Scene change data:
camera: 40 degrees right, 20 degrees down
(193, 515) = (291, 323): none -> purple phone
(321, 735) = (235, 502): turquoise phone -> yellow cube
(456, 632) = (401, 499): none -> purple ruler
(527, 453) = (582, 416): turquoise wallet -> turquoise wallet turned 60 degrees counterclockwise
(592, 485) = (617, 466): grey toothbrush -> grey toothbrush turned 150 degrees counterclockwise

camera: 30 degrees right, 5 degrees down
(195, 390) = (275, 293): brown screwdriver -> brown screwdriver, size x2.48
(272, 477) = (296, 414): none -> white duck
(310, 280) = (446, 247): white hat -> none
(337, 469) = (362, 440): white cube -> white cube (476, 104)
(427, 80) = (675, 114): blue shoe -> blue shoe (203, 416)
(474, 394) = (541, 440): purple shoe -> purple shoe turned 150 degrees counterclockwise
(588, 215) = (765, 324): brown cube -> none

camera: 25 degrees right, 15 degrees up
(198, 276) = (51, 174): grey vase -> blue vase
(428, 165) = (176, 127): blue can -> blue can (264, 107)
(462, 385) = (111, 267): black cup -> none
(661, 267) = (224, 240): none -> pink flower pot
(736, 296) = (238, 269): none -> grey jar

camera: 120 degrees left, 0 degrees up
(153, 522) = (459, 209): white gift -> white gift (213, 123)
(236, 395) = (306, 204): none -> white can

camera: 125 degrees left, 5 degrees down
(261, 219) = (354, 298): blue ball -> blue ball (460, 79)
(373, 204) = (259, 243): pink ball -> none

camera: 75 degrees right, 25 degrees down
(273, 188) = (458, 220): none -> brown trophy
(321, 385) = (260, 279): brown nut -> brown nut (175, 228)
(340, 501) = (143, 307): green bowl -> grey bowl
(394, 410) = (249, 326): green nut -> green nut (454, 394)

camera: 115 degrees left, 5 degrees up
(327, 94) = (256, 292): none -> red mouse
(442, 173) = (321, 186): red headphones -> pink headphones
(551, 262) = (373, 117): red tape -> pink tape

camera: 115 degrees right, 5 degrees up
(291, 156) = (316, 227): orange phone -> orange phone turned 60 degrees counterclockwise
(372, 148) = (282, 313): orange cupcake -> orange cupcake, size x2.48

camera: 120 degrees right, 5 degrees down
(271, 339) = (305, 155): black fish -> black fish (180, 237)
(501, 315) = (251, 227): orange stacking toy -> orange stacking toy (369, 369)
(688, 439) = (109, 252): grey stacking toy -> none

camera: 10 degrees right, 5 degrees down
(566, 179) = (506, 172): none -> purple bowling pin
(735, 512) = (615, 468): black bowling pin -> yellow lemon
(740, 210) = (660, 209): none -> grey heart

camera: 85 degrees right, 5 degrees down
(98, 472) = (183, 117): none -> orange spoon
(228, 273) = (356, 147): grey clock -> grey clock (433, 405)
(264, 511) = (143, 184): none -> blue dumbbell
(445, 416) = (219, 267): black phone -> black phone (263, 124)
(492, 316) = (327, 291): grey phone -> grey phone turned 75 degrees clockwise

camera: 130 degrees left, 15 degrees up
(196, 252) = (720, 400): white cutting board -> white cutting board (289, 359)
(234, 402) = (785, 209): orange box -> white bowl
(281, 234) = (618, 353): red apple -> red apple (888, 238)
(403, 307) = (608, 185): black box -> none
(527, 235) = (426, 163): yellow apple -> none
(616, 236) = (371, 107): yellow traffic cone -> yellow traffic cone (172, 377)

EXERCISE AIM: List every line from the entries above in which "apple" appears.

RESPONSE BELOW:
(281, 234) = (618, 353): red apple -> red apple (888, 238)
(527, 235) = (426, 163): yellow apple -> none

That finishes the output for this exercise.